**Problem to solve**: In the copy, every line of the material that follows must appear exactly, and no pictures should.

**The data**:
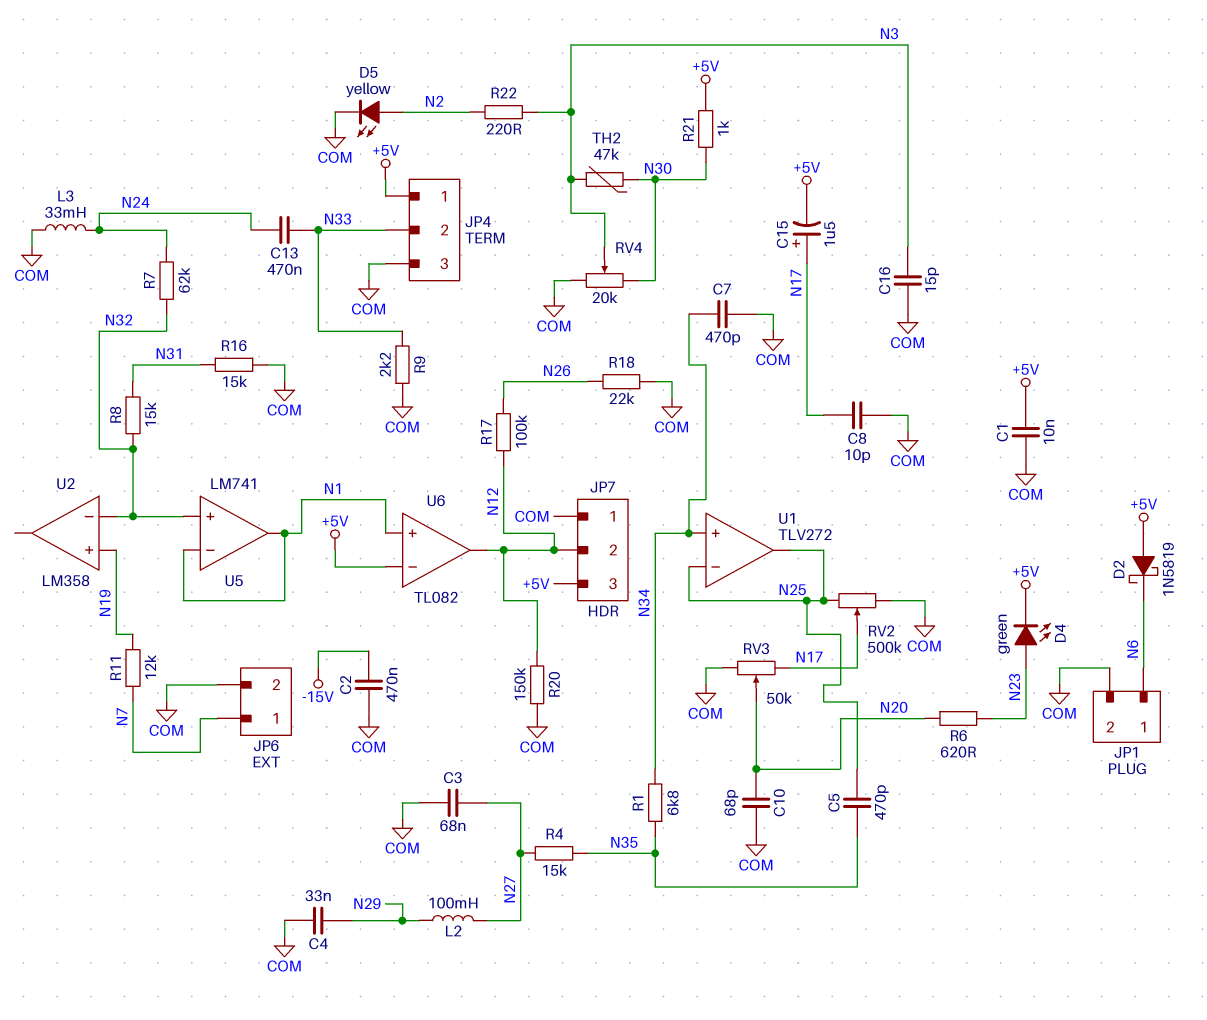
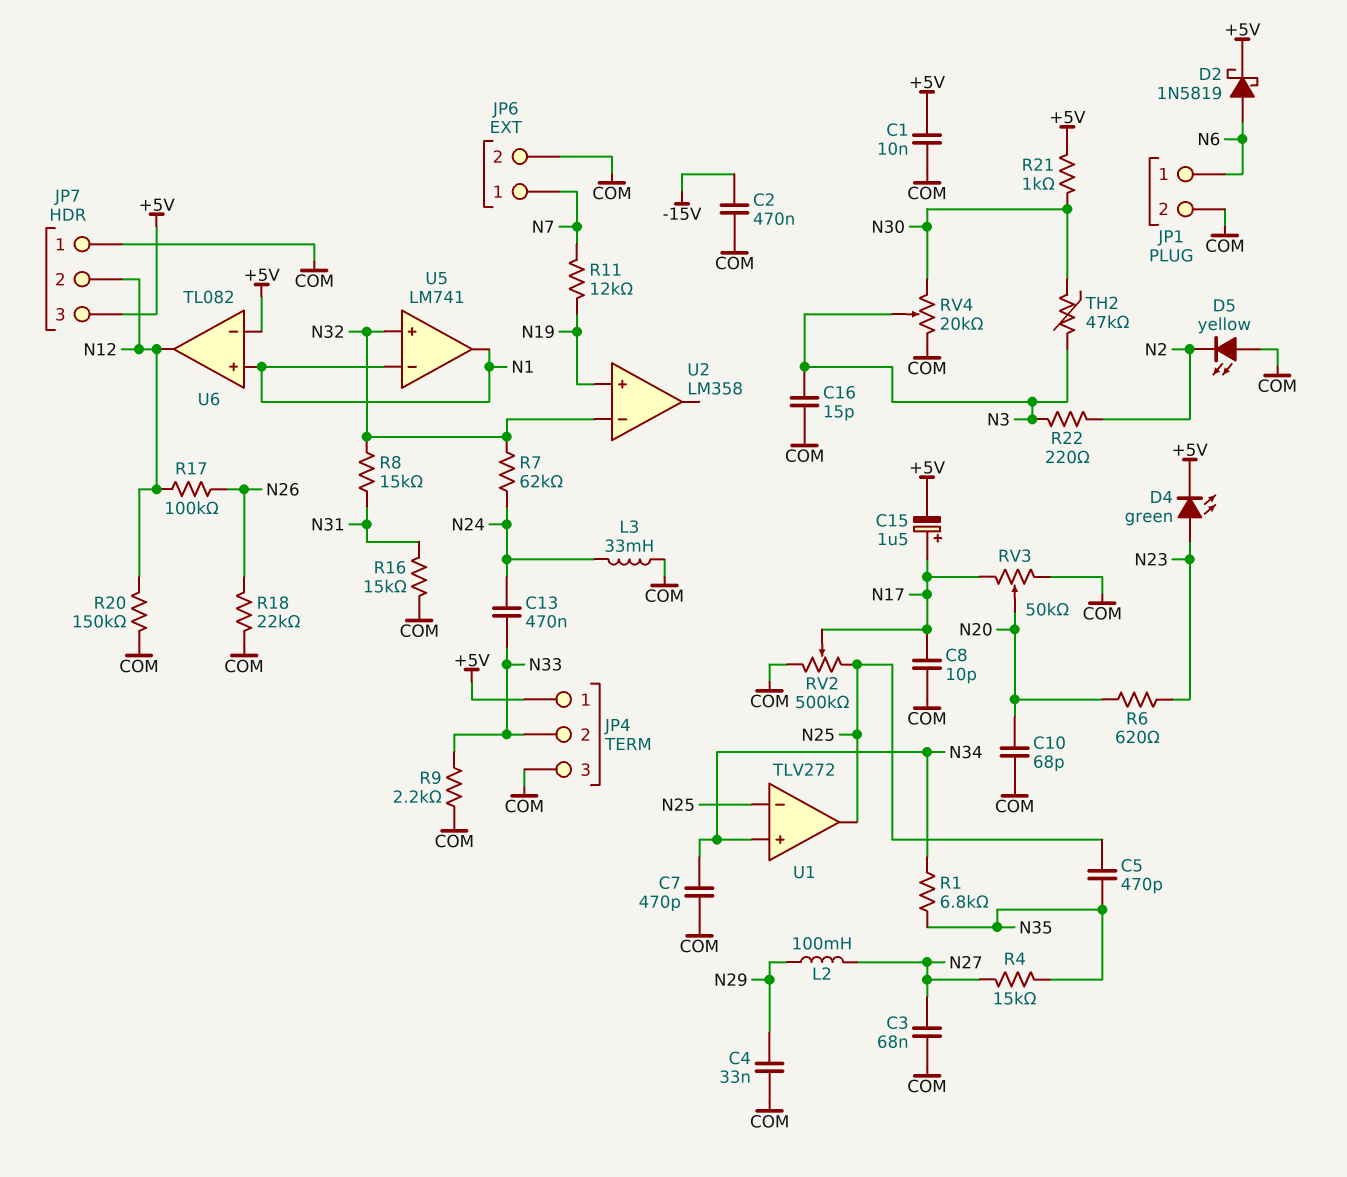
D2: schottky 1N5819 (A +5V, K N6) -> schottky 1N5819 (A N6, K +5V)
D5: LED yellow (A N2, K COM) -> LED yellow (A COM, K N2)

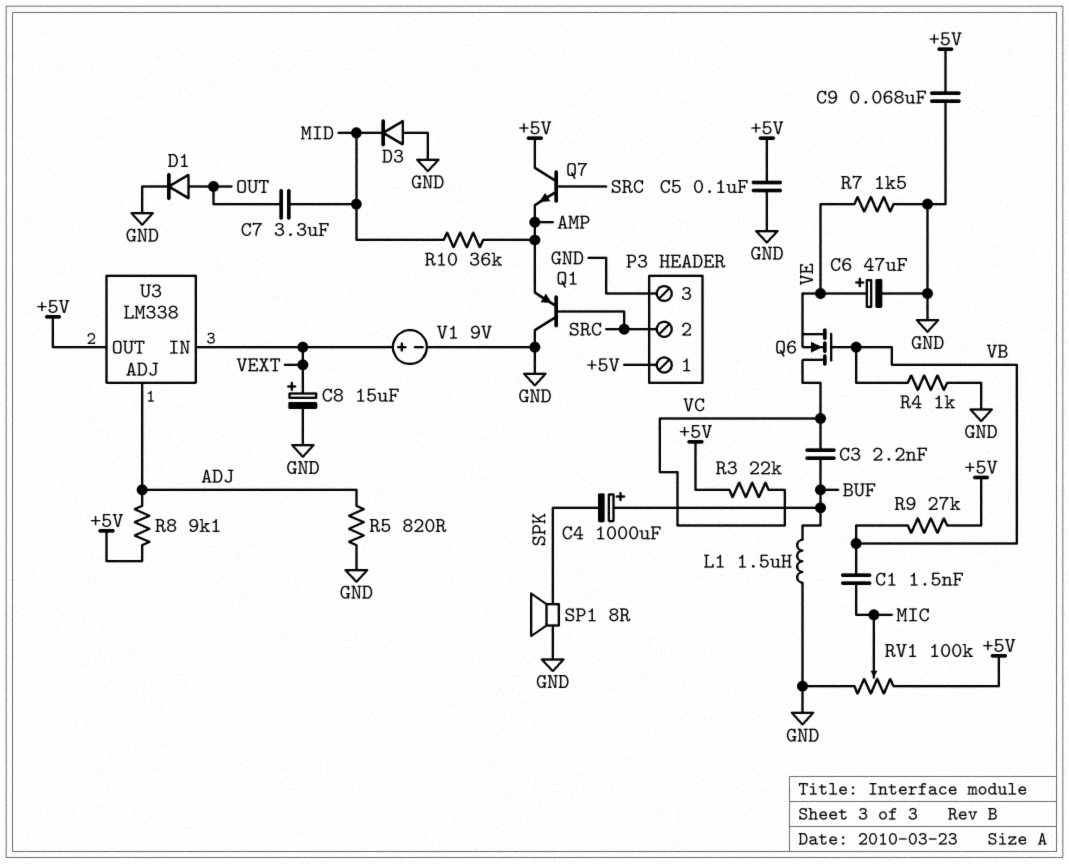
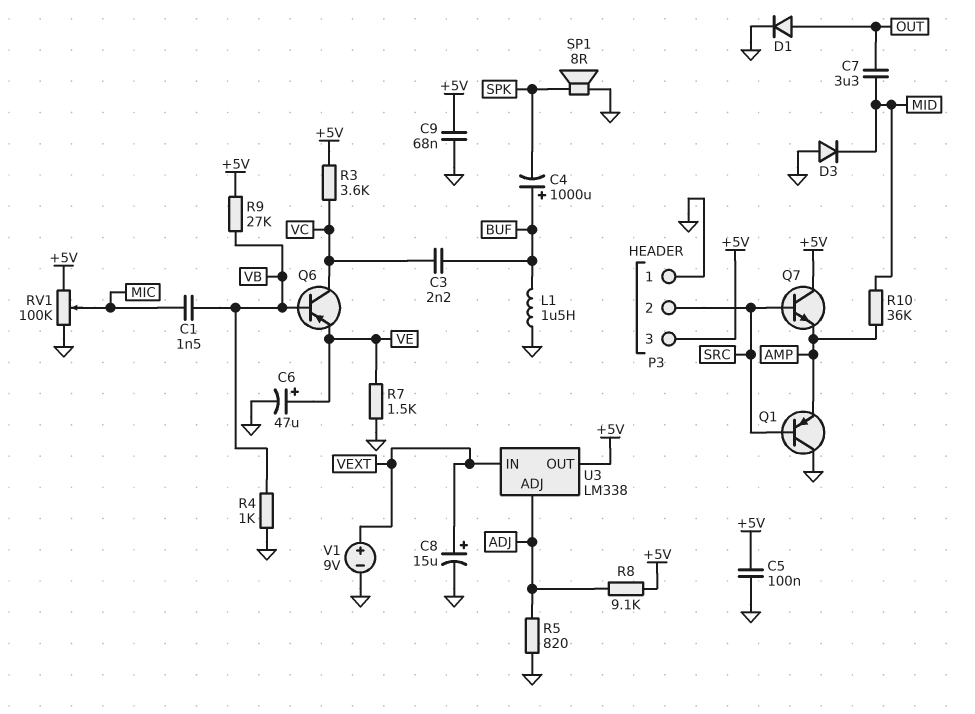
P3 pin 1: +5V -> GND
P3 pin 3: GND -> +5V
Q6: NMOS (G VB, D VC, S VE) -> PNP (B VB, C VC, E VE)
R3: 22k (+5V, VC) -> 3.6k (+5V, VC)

**Expected answer**:
D2: schottky 1N5819 (A +5V, K N6) -> schottky 1N5819 (A N6, K +5V)
D5: LED yellow (A N2, K COM) -> LED yellow (A COM, K N2)

P3 pin 1: +5V -> GND
P3 pin 3: GND -> +5V
Q6: NMOS (G VB, D VC, S VE) -> PNP (B VB, C VC, E VE)
R3: 22k (+5V, VC) -> 3.6k (+5V, VC)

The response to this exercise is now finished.